#### INSTRUCTIONS TO FOLLOW:
Repeat the data that follows verbatim. Images are not part of the copy.

#### GIVEN DATA:
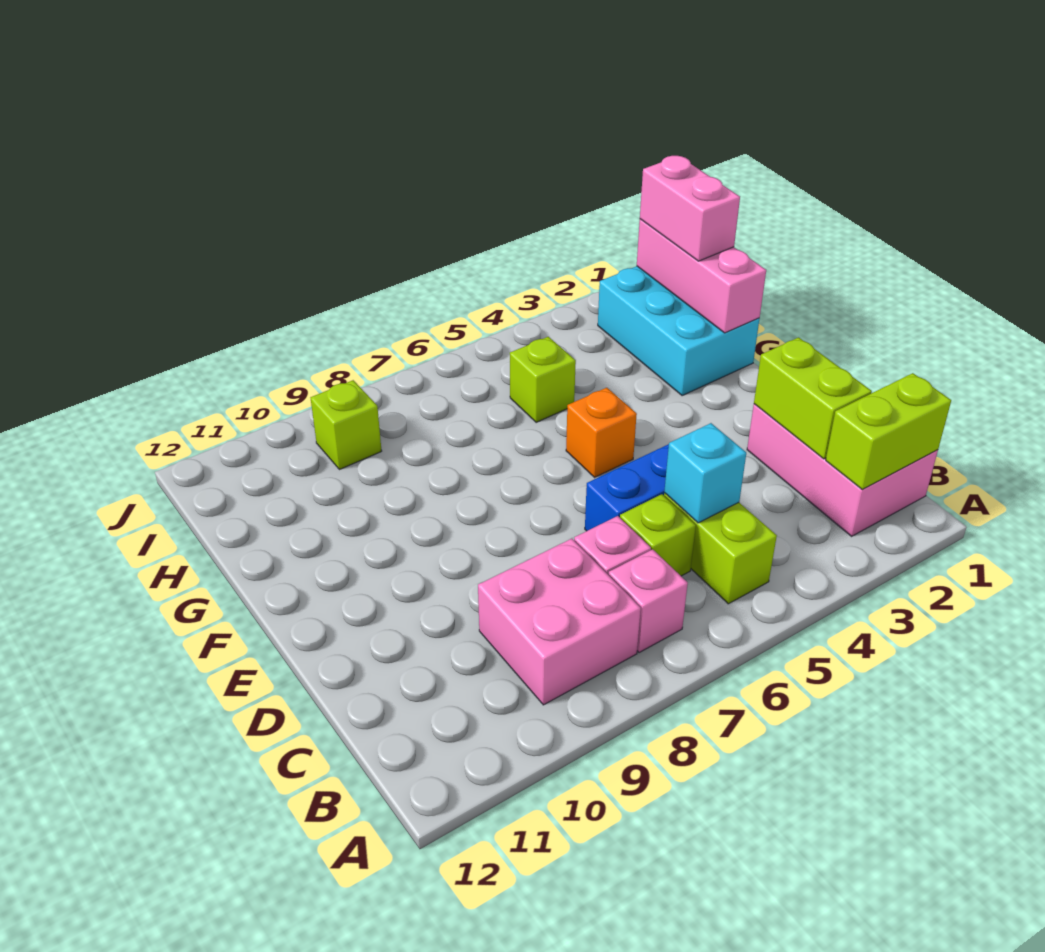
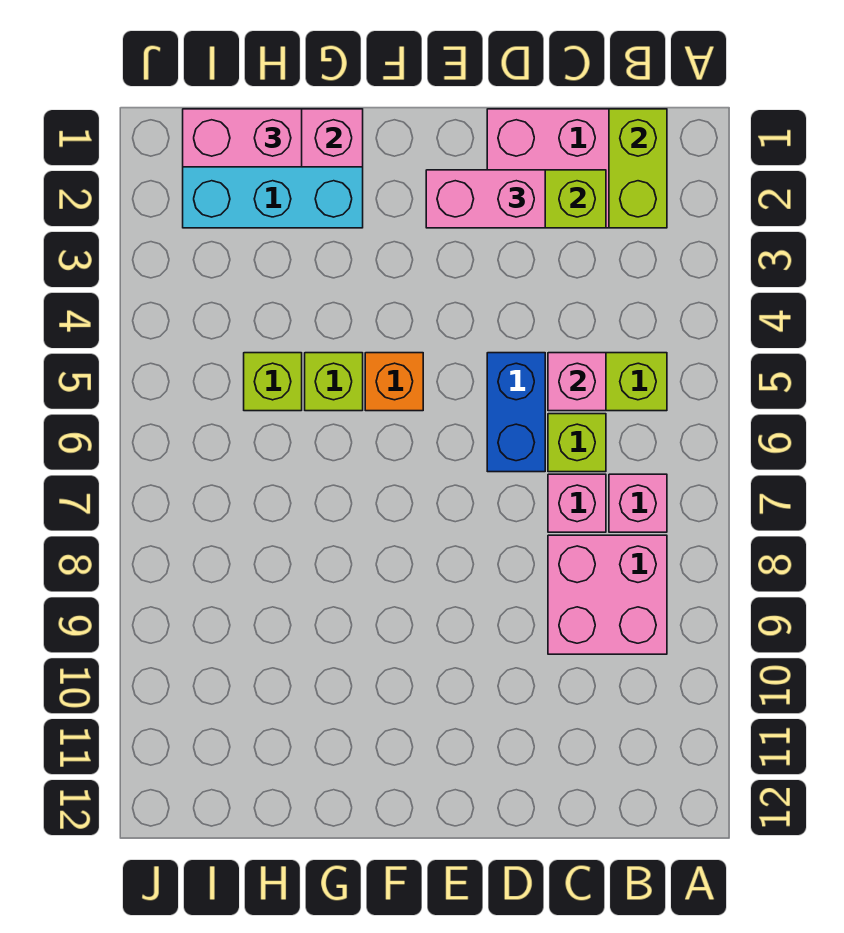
cyan brick C5 level 2 -> pink brick C5 level 2
none -> pink brick D2:E2 level 3
lime brick I9 level 1 -> lime brick G5 level 1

#### REPLY:
cyan brick C5 level 2 -> pink brick C5 level 2
none -> pink brick D2:E2 level 3
lime brick I9 level 1 -> lime brick G5 level 1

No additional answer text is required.